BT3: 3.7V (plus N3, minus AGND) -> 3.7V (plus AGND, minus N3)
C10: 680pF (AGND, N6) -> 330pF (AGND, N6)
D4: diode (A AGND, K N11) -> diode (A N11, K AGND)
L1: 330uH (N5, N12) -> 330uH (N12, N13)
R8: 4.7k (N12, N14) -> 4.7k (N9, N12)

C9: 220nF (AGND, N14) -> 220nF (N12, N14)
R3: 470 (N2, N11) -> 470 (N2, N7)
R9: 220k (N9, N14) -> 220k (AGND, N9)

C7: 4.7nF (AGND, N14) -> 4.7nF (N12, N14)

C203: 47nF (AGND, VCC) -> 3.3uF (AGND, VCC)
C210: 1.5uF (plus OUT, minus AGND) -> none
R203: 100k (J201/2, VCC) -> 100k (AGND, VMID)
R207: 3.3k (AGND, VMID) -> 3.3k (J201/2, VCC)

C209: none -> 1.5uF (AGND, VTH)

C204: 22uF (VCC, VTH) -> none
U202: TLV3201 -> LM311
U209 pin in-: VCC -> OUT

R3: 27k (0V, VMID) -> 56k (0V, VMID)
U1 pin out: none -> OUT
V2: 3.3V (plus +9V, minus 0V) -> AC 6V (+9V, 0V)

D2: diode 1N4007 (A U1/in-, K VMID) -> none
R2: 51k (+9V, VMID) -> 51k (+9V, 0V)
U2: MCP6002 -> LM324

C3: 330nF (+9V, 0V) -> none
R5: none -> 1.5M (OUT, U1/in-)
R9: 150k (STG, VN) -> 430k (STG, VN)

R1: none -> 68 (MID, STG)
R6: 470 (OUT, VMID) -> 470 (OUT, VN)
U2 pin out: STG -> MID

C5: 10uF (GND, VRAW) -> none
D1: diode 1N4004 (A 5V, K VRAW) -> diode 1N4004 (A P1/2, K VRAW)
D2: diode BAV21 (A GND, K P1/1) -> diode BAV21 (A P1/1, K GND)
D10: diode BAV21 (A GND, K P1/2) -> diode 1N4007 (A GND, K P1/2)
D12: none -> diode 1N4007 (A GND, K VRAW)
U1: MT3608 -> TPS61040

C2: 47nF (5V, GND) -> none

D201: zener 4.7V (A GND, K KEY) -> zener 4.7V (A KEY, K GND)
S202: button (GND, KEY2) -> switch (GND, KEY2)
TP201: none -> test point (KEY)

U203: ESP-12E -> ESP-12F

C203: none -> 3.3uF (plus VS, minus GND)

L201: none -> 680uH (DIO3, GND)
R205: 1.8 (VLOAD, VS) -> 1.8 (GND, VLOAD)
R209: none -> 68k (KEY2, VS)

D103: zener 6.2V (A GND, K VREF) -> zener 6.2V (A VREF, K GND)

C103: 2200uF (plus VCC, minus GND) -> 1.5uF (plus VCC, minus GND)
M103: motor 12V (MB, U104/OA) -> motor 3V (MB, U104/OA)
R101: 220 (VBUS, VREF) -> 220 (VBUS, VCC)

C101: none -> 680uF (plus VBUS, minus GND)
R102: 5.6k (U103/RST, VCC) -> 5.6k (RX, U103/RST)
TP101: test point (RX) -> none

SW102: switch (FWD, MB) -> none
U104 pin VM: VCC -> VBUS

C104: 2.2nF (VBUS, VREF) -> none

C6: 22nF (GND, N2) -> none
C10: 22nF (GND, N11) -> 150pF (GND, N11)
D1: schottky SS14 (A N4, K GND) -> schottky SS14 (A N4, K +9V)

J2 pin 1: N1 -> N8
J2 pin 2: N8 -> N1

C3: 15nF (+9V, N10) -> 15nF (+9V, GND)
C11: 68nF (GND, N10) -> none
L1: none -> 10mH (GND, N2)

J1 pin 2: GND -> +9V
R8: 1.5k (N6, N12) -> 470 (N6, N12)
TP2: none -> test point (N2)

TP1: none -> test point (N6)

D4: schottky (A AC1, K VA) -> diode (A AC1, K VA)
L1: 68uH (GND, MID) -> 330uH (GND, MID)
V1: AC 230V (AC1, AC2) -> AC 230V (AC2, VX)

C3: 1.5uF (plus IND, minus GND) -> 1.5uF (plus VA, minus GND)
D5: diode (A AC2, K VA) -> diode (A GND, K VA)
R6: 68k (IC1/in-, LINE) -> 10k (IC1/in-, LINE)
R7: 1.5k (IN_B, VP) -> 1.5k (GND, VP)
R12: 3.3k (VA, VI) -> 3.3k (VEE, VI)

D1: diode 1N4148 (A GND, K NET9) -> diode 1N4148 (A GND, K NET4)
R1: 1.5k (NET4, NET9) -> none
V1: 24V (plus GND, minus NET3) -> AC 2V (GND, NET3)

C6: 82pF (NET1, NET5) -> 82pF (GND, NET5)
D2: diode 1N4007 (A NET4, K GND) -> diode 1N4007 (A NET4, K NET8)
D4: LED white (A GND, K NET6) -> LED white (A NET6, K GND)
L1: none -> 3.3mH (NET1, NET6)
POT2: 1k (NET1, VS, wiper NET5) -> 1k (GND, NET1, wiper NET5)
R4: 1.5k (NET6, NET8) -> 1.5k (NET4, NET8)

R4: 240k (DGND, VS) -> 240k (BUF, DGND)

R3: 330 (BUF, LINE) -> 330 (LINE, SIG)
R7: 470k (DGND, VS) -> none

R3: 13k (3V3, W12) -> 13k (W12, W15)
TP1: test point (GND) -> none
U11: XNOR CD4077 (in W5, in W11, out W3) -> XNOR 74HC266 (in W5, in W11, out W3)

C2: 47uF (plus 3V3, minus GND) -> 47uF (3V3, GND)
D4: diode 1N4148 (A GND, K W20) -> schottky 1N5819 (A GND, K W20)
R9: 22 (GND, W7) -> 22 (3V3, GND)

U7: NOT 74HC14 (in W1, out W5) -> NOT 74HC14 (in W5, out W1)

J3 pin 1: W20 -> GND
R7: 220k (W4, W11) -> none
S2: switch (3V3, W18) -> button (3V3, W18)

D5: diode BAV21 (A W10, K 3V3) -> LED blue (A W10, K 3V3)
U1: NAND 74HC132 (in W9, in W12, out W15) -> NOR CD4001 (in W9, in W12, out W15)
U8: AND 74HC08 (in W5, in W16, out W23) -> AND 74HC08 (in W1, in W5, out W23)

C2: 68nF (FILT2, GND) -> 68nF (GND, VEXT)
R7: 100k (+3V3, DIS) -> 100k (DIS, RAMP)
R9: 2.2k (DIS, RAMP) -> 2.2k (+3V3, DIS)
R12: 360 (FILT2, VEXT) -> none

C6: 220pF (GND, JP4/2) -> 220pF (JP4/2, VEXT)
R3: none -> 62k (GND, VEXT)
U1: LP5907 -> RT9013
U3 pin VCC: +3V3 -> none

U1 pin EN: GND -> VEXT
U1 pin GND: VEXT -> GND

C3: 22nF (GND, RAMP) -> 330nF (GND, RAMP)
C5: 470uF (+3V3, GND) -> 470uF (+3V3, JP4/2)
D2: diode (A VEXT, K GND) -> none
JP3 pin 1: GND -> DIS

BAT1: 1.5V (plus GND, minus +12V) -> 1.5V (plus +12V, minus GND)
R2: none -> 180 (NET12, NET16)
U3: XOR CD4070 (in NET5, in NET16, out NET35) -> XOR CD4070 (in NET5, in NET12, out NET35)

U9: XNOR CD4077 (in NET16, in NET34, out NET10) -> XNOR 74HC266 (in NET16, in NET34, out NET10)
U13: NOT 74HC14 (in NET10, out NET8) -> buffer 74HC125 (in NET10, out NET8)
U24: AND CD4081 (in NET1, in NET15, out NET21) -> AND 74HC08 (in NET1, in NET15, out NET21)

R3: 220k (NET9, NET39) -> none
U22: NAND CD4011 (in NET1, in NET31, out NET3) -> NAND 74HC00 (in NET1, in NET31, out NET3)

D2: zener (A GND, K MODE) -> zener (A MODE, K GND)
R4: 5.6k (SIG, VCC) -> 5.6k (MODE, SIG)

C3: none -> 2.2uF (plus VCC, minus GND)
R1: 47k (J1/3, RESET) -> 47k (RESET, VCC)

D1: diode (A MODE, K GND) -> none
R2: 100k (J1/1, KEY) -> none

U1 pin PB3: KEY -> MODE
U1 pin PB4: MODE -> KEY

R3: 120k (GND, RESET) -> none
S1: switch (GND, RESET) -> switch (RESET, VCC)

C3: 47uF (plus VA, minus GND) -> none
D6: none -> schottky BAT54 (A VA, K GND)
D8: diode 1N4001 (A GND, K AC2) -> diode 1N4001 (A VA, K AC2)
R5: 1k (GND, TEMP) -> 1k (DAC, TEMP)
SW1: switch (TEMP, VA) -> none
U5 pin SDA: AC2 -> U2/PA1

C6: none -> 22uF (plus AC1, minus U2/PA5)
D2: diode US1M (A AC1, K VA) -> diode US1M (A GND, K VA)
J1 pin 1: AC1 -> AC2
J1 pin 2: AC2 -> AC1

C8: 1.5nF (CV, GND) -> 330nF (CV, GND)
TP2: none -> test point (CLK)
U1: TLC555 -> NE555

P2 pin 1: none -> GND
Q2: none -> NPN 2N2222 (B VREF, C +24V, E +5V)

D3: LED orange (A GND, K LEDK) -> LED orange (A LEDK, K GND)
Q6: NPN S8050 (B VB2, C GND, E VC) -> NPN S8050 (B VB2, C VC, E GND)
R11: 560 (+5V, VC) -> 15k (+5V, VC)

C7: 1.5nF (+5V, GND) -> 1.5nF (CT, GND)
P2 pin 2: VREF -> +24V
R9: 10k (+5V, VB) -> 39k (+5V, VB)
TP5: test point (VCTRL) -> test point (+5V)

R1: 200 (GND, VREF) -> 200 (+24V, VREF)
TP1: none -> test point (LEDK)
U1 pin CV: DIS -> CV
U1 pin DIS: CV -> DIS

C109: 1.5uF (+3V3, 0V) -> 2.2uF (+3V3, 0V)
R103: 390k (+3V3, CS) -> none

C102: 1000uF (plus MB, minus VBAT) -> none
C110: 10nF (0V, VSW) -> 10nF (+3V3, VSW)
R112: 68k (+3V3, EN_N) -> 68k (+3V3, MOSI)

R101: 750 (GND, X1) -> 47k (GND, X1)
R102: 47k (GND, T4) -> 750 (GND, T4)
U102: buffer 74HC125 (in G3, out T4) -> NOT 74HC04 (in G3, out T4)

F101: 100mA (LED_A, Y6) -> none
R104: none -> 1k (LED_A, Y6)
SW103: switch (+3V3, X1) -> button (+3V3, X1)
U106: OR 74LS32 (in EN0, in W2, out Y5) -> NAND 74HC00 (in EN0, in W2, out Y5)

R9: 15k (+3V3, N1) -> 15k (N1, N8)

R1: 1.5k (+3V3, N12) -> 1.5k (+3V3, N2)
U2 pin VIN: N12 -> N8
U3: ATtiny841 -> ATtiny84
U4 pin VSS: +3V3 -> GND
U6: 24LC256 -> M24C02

▶ [Work item] Please report every line of the listing that contains the string "VBUS".

▶ [Your solution]
R101: 220 (VBUS, VREF) -> 220 (VBUS, VCC)
C101: none -> 680uF (plus VBUS, minus GND)
U104 pin VM: VCC -> VBUS
C104: 2.2nF (VBUS, VREF) -> none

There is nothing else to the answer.